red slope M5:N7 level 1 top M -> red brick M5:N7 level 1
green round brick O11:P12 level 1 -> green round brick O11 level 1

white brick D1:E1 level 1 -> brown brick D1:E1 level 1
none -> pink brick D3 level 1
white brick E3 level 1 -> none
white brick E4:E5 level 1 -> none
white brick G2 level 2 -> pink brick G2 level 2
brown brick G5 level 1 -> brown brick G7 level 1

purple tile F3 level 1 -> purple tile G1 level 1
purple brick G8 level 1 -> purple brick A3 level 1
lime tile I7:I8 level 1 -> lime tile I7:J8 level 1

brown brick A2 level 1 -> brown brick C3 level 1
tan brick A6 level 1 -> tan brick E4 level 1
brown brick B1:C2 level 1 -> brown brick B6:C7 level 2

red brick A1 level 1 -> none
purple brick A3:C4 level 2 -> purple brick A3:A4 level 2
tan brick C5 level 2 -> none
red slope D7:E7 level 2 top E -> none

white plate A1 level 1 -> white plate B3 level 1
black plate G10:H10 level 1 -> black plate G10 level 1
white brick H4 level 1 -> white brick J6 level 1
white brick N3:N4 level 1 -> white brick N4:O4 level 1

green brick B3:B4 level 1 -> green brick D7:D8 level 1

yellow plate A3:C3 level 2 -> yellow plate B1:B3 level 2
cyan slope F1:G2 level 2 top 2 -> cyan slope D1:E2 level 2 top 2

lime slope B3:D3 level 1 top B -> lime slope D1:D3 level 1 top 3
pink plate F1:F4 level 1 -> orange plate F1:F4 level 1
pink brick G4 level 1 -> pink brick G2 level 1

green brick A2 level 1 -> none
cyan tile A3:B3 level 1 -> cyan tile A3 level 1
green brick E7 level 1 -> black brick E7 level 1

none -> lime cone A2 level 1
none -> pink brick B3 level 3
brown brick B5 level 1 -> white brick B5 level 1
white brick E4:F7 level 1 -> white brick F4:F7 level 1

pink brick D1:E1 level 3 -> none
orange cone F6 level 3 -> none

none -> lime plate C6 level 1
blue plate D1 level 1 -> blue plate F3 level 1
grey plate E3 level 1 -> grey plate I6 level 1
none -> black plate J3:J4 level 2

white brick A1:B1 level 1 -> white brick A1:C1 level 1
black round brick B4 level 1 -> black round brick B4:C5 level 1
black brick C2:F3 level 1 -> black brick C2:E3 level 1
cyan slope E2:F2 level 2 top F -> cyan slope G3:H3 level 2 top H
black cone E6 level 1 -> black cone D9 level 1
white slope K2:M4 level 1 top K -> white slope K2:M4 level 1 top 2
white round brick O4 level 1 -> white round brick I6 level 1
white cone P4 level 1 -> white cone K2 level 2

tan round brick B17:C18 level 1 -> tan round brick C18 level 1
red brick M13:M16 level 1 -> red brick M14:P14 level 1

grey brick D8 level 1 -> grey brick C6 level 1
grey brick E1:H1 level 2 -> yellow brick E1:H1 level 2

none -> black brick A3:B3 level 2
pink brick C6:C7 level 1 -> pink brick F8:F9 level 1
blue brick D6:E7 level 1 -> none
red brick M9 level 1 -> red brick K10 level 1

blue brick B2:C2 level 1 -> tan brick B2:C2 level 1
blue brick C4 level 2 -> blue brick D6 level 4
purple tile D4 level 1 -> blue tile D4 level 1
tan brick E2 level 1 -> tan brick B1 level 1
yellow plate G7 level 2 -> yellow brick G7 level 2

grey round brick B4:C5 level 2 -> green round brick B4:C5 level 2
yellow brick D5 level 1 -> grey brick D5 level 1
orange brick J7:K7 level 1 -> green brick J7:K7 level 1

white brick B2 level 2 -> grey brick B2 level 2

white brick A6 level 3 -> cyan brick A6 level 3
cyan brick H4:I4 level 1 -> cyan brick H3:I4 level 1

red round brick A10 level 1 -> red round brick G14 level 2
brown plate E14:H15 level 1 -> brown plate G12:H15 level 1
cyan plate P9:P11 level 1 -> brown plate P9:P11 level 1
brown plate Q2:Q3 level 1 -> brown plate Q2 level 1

—————

▸ **TASK TO COMPLETE**
Everything above from the line containing "grey brick E1:H1" down to the line containing "brown plate E14:H15" is to be transcribed exactly, with both of those lines included and nothing else added.

▸ **ANSWER TO THIS TASK**
grey brick E1:H1 level 2 -> yellow brick E1:H1 level 2

none -> black brick A3:B3 level 2
pink brick C6:C7 level 1 -> pink brick F8:F9 level 1
blue brick D6:E7 level 1 -> none
red brick M9 level 1 -> red brick K10 level 1

blue brick B2:C2 level 1 -> tan brick B2:C2 level 1
blue brick C4 level 2 -> blue brick D6 level 4
purple tile D4 level 1 -> blue tile D4 level 1
tan brick E2 level 1 -> tan brick B1 level 1
yellow plate G7 level 2 -> yellow brick G7 level 2

grey round brick B4:C5 level 2 -> green round brick B4:C5 level 2
yellow brick D5 level 1 -> grey brick D5 level 1
orange brick J7:K7 level 1 -> green brick J7:K7 level 1

white brick B2 level 2 -> grey brick B2 level 2

white brick A6 level 3 -> cyan brick A6 level 3
cyan brick H4:I4 level 1 -> cyan brick H3:I4 level 1

red round brick A10 level 1 -> red round brick G14 level 2
brown plate E14:H15 level 1 -> brown plate G12:H15 level 1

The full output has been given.